DATA RECORDS »
=====
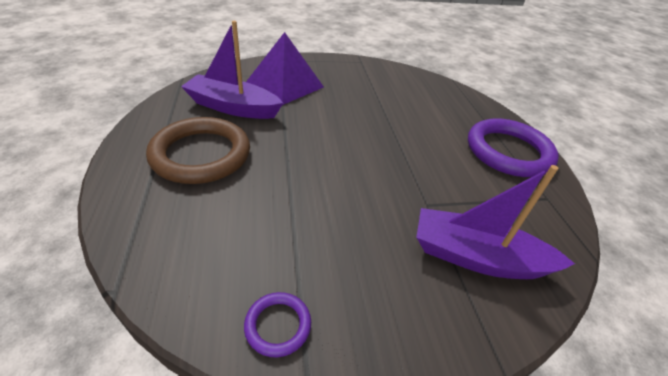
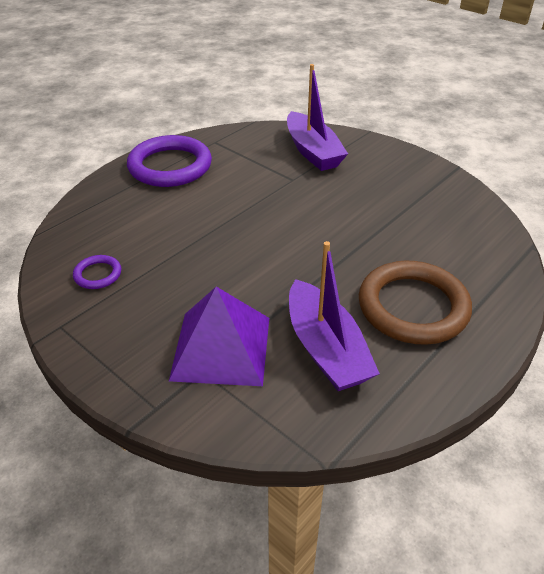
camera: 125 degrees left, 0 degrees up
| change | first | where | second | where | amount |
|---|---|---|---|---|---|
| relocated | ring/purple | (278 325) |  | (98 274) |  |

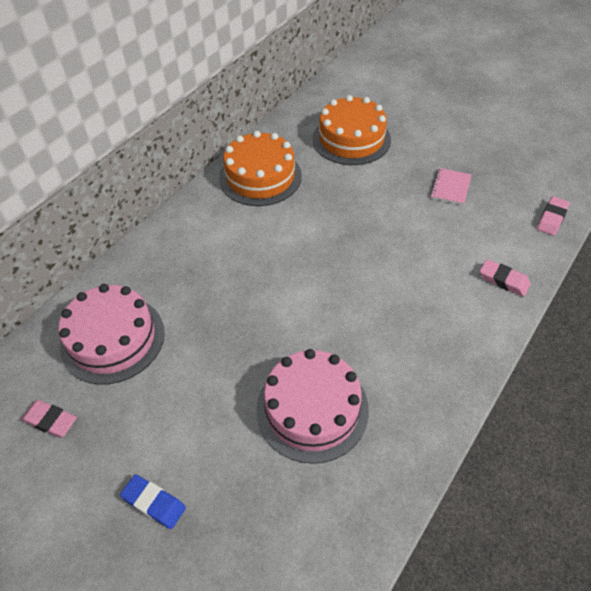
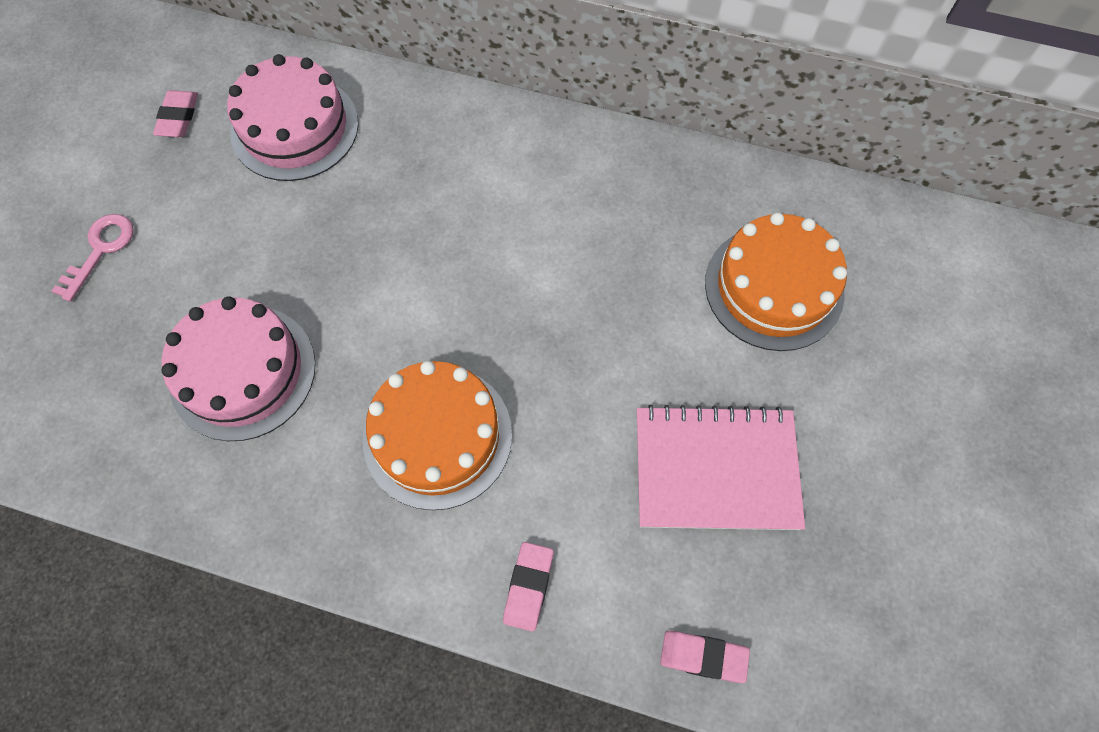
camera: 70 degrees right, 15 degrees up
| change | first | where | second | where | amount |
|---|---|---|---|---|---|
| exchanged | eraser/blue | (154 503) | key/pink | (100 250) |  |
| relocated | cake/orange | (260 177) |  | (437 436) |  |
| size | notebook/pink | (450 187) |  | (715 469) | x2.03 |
=====
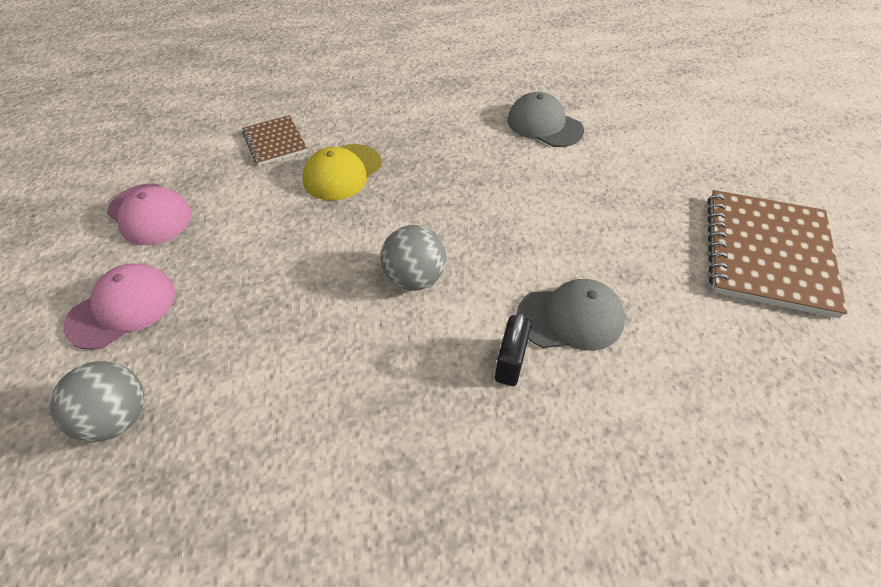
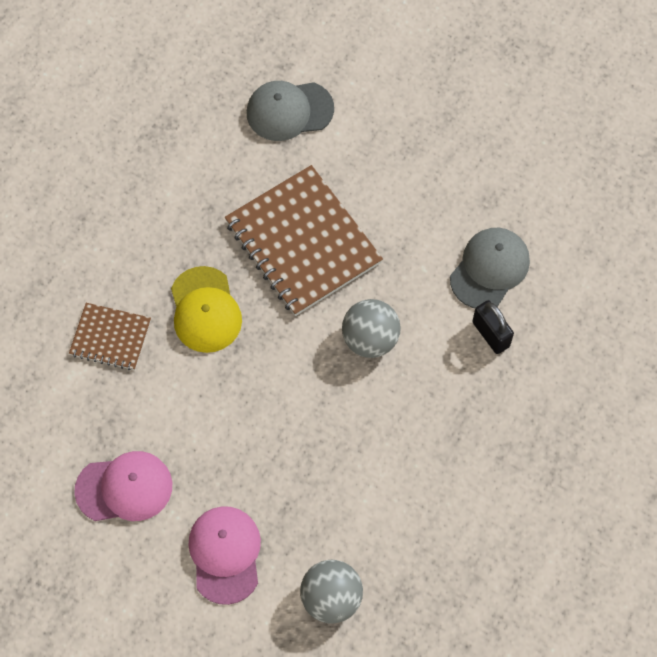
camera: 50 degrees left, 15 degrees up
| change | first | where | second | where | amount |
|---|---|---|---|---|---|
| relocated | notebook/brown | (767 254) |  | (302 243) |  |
=====
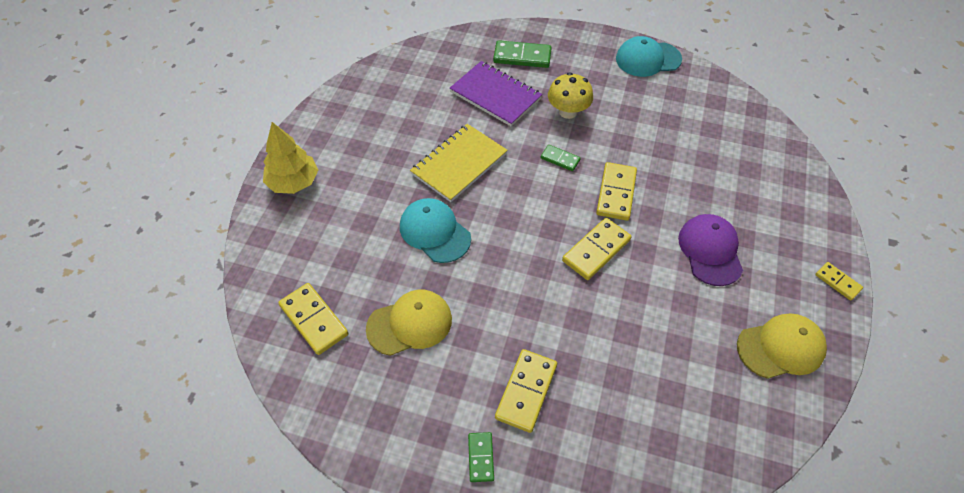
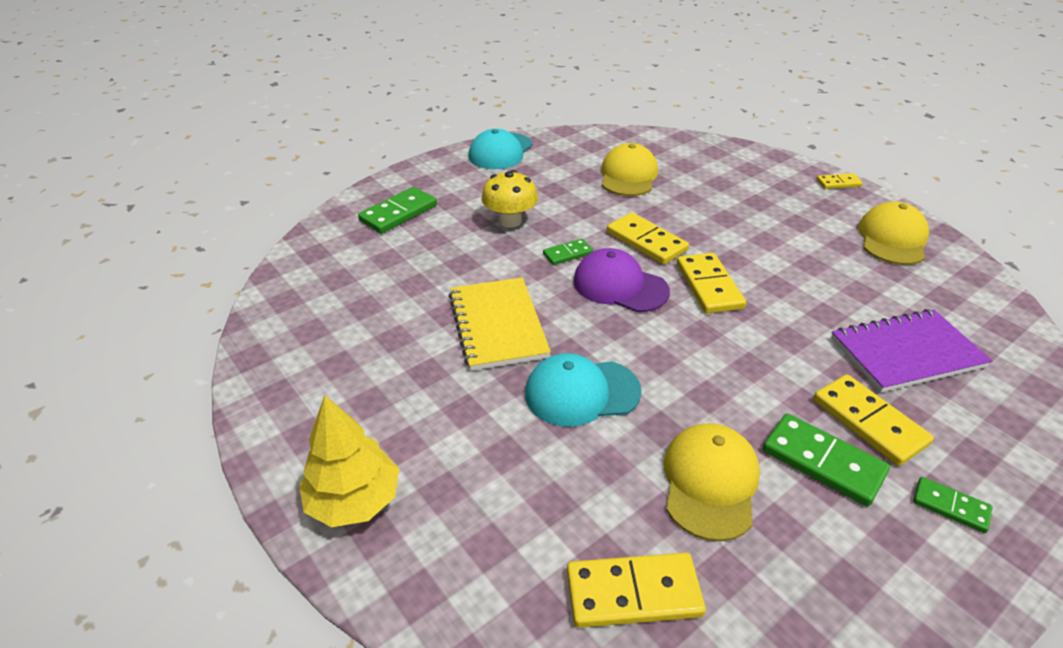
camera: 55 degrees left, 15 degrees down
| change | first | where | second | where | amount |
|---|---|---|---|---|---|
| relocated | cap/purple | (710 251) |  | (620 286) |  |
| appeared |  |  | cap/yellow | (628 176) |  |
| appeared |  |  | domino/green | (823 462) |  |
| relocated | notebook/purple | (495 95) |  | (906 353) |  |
=====
HOW TO COMPLETE THIS TASK » Give back the records above exactly, limited to the lines between the one holding "relocated | cake/orange" and the one holding "469) | x2.03 |", inclusive.

YOUR SOLUTION »
| relocated | cake/orange | (260 177) |  | (437 436) |  |
| size | notebook/pink | (450 187) |  | (715 469) | x2.03 |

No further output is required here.